> **PROMPT**
Line by line, restate the material word for word, omitting any image.
====== INPUT DATA
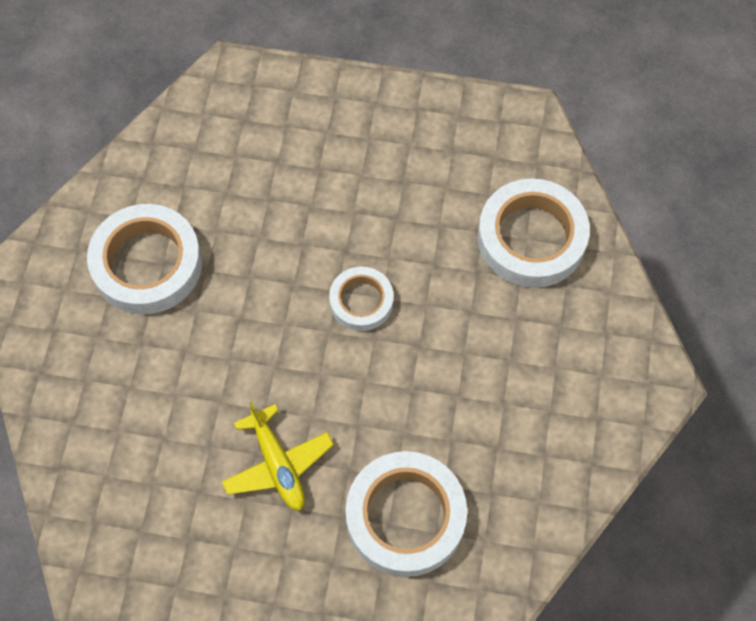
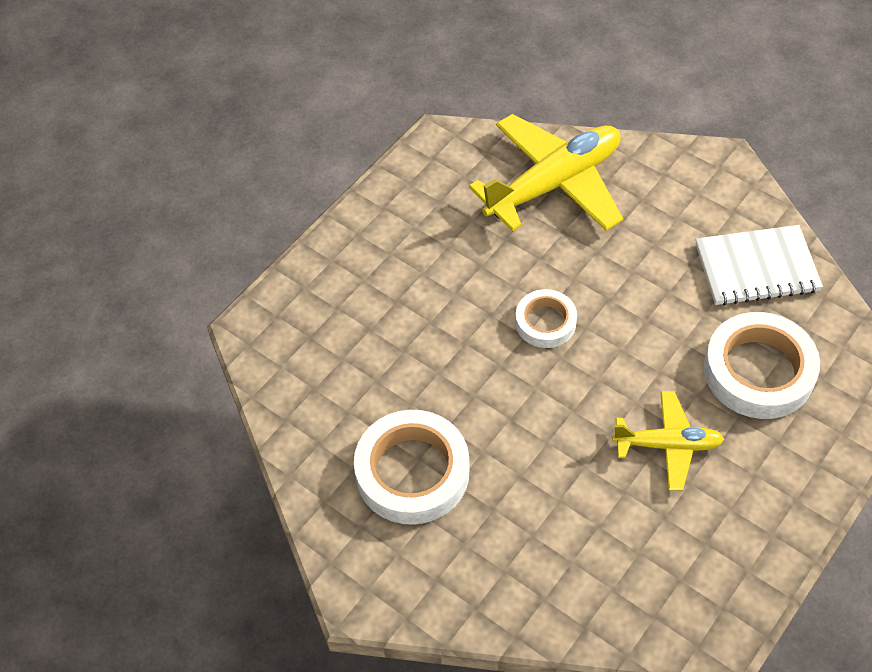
camera: 60 degrees left, 10 degrees down
(531, 238) = (553, 184): white tape -> yellow plane
(534, 468) = (756, 268): none -> white notebook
============
> **SOLUTION TO THE EXERCISE**
camera: 60 degrees left, 10 degrees down
(531, 238) = (553, 184): white tape -> yellow plane
(534, 468) = (756, 268): none -> white notebook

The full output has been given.